◆ Task details
What you write should be an exact copy of the material, from its first line through the line containing "orange mushroom: 2 -> 1".

-*-*-

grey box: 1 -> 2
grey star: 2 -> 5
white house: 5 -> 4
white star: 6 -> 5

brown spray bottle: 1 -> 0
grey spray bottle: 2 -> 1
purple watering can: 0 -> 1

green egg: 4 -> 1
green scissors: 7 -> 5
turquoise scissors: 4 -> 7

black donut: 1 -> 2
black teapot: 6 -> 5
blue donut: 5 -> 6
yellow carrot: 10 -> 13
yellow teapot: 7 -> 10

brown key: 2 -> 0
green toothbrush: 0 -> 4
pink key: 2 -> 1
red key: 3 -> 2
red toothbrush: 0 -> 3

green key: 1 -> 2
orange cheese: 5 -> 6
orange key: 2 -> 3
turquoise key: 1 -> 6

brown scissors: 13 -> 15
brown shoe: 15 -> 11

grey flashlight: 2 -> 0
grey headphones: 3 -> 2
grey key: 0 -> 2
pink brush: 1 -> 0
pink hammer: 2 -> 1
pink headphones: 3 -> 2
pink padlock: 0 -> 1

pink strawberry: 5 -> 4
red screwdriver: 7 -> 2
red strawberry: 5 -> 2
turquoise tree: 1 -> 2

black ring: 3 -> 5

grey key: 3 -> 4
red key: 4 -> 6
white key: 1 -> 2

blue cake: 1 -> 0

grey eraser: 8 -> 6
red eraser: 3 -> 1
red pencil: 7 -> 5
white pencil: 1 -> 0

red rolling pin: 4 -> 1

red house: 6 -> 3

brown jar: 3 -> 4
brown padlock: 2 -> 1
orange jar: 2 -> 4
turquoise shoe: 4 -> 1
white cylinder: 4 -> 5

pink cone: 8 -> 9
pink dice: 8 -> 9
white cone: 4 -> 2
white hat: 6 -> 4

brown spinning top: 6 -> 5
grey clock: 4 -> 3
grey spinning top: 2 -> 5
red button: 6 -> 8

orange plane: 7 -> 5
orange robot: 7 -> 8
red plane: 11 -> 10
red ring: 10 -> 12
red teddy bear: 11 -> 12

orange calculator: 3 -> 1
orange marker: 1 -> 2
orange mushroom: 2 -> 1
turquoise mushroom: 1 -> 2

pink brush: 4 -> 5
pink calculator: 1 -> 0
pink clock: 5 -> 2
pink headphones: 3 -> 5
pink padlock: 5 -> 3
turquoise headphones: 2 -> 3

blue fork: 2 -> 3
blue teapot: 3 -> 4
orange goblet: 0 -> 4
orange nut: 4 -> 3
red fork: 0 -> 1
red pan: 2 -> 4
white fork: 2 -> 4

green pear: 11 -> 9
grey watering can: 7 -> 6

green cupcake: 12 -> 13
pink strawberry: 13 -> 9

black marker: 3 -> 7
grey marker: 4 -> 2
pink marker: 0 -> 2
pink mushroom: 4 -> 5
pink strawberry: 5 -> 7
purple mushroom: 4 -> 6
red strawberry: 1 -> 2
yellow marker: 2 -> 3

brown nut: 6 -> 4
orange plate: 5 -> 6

-*-*-

◆ Solution for this exercise
grey box: 1 -> 2
grey star: 2 -> 5
white house: 5 -> 4
white star: 6 -> 5

brown spray bottle: 1 -> 0
grey spray bottle: 2 -> 1
purple watering can: 0 -> 1

green egg: 4 -> 1
green scissors: 7 -> 5
turquoise scissors: 4 -> 7

black donut: 1 -> 2
black teapot: 6 -> 5
blue donut: 5 -> 6
yellow carrot: 10 -> 13
yellow teapot: 7 -> 10

brown key: 2 -> 0
green toothbrush: 0 -> 4
pink key: 2 -> 1
red key: 3 -> 2
red toothbrush: 0 -> 3

green key: 1 -> 2
orange cheese: 5 -> 6
orange key: 2 -> 3
turquoise key: 1 -> 6

brown scissors: 13 -> 15
brown shoe: 15 -> 11

grey flashlight: 2 -> 0
grey headphones: 3 -> 2
grey key: 0 -> 2
pink brush: 1 -> 0
pink hammer: 2 -> 1
pink headphones: 3 -> 2
pink padlock: 0 -> 1

pink strawberry: 5 -> 4
red screwdriver: 7 -> 2
red strawberry: 5 -> 2
turquoise tree: 1 -> 2

black ring: 3 -> 5

grey key: 3 -> 4
red key: 4 -> 6
white key: 1 -> 2

blue cake: 1 -> 0

grey eraser: 8 -> 6
red eraser: 3 -> 1
red pencil: 7 -> 5
white pencil: 1 -> 0

red rolling pin: 4 -> 1

red house: 6 -> 3

brown jar: 3 -> 4
brown padlock: 2 -> 1
orange jar: 2 -> 4
turquoise shoe: 4 -> 1
white cylinder: 4 -> 5

pink cone: 8 -> 9
pink dice: 8 -> 9
white cone: 4 -> 2
white hat: 6 -> 4

brown spinning top: 6 -> 5
grey clock: 4 -> 3
grey spinning top: 2 -> 5
red button: 6 -> 8

orange plane: 7 -> 5
orange robot: 7 -> 8
red plane: 11 -> 10
red ring: 10 -> 12
red teddy bear: 11 -> 12

orange calculator: 3 -> 1
orange marker: 1 -> 2
orange mushroom: 2 -> 1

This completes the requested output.